====== Data ======

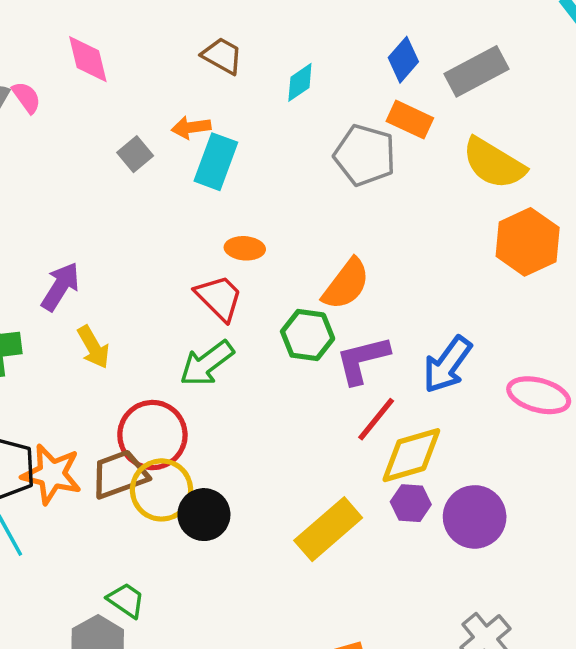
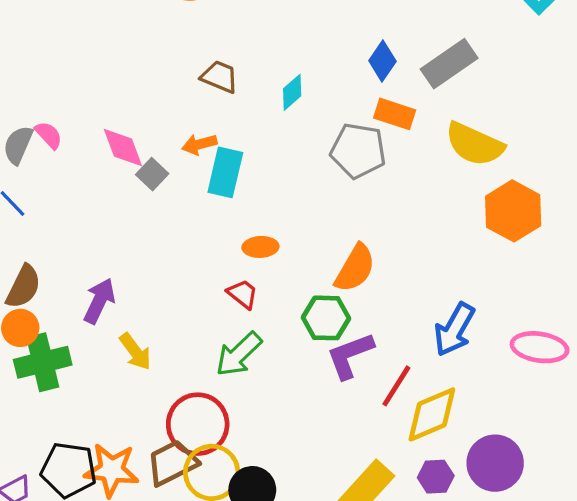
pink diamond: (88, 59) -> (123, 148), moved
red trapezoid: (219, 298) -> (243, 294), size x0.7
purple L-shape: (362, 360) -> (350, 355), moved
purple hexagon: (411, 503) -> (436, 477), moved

======
====== Data ======

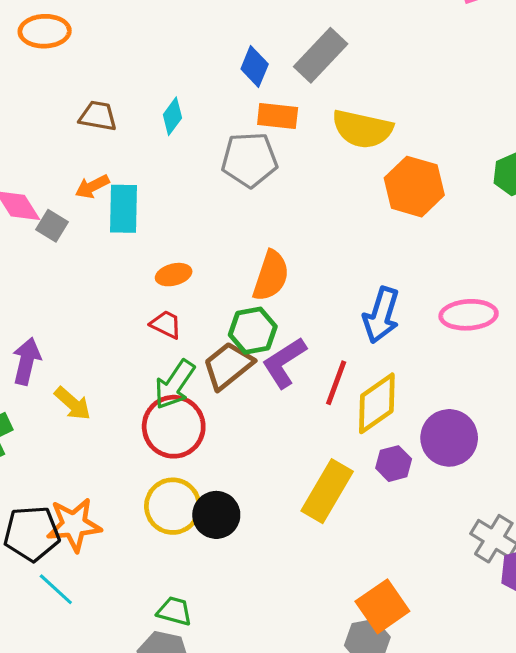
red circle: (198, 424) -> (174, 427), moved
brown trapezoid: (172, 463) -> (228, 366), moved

======

Problem to work on: Beginning with the line above that contains "pink diamond: (88, 59) -> (123, 148), moved", copy each line exactly up to and including the line that contains "purple hexagon: (411, 503)", and go no further.

Answer to this problem:
pink diamond: (88, 59) -> (123, 148), moved
red trapezoid: (219, 298) -> (243, 294), size x0.7
purple L-shape: (362, 360) -> (350, 355), moved
purple hexagon: (411, 503) -> (436, 477), moved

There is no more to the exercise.